• DIRECTIONS
Each line of the listing below that includes "before" should be reported.

• RECORDS FOR PROCESSING
━━━━━━━━

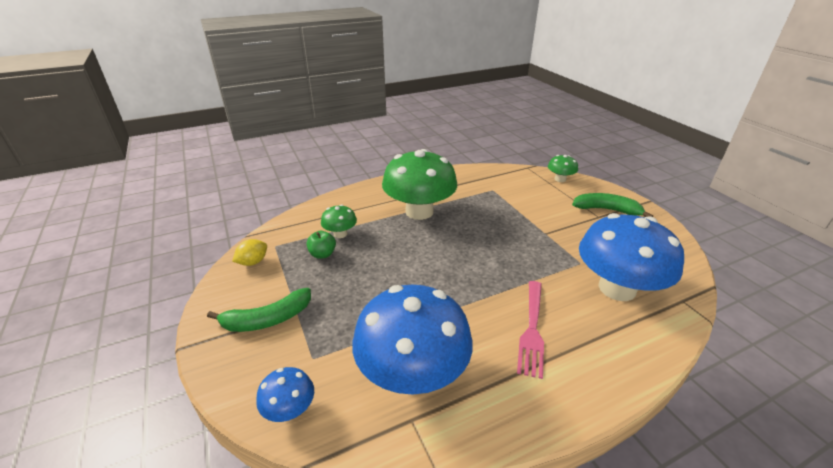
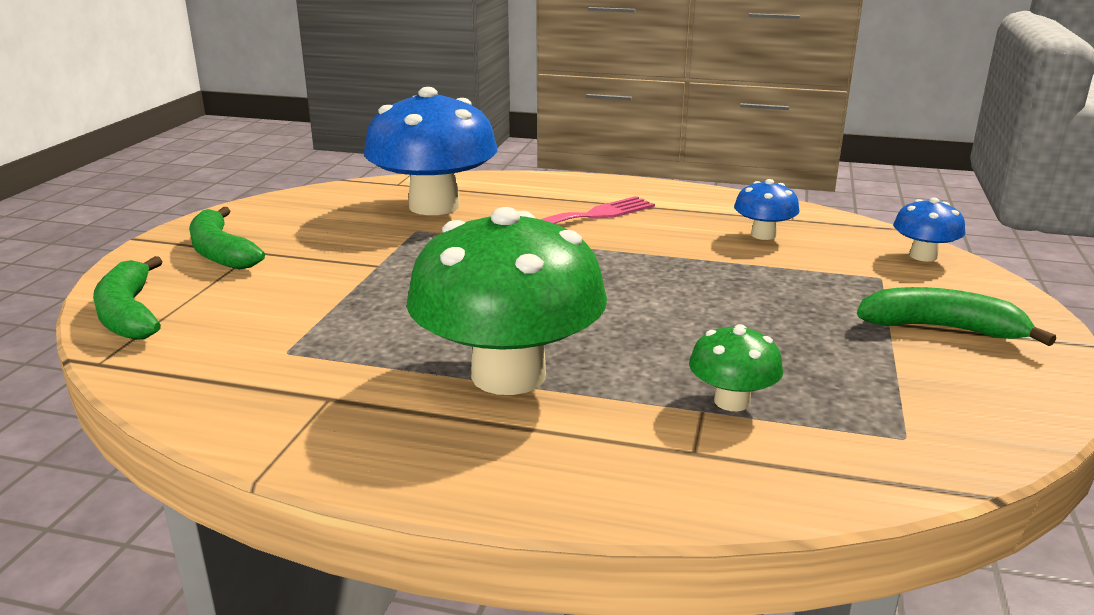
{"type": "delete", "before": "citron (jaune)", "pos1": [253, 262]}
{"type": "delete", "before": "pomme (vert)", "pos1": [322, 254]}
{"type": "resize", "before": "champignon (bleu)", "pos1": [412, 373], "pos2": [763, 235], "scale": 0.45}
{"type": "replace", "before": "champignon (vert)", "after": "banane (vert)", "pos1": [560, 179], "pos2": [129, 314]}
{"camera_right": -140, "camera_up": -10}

━━━━━━━━

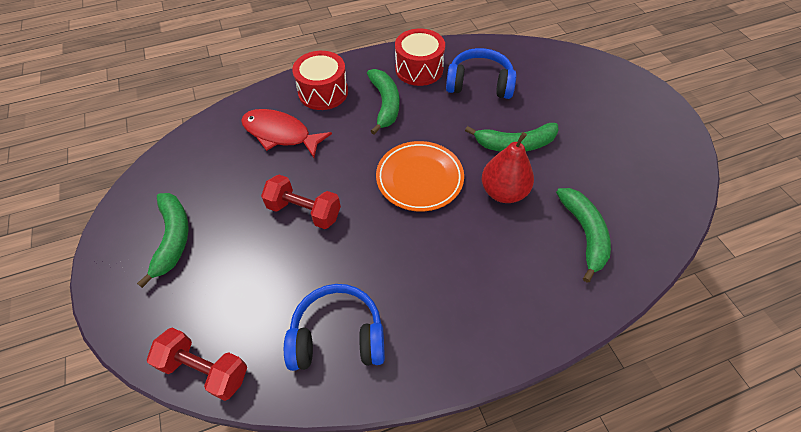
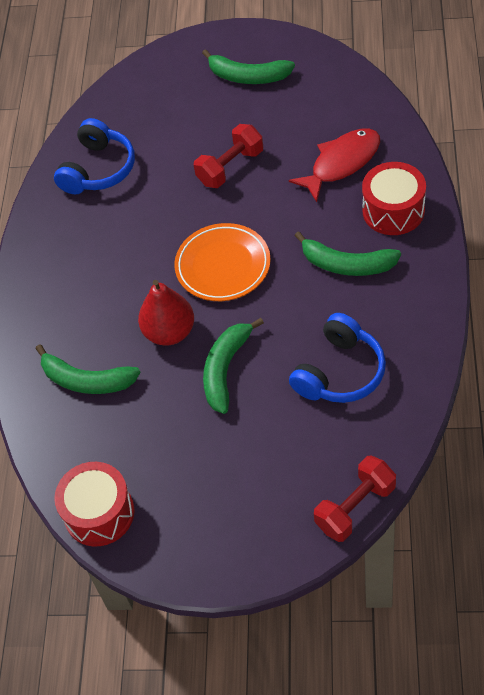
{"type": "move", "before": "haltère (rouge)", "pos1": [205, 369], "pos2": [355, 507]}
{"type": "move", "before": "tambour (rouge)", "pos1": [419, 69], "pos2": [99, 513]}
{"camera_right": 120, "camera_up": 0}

━━━━━━━━

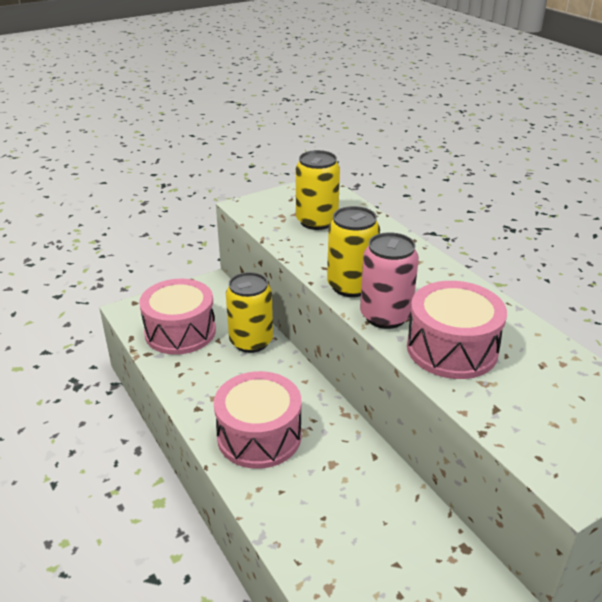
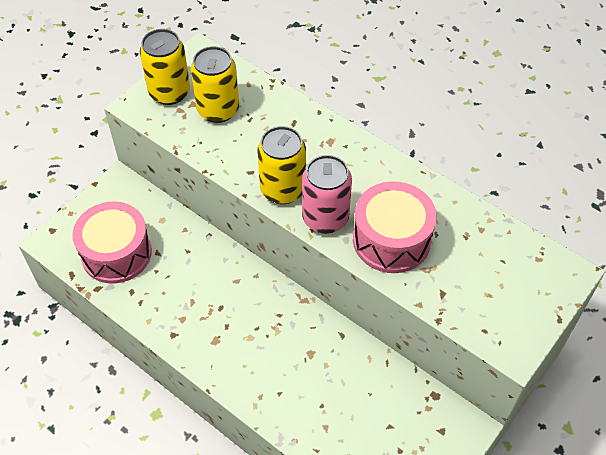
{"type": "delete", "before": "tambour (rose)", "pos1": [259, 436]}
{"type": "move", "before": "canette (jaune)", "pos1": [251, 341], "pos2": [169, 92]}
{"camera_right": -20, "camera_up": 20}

━━━━━━━━

• REPLY TO THE EXERCISE
{"type": "delete", "before": "citron (jaune)", "pos1": [253, 262]}
{"type": "delete", "before": "pomme (vert)", "pos1": [322, 254]}
{"type": "resize", "before": "champignon (bleu)", "pos1": [412, 373], "pos2": [763, 235], "scale": 0.45}
{"type": "replace", "before": "champignon (vert)", "after": "banane (vert)", "pos1": [560, 179], "pos2": [129, 314]}
{"type": "move", "before": "haltère (rouge)", "pos1": [205, 369], "pos2": [355, 507]}
{"type": "move", "before": "tambour (rouge)", "pos1": [419, 69], "pos2": [99, 513]}
{"type": "delete", "before": "tambour (rose)", "pos1": [259, 436]}
{"type": "move", "before": "canette (jaune)", "pos1": [251, 341], "pos2": [169, 92]}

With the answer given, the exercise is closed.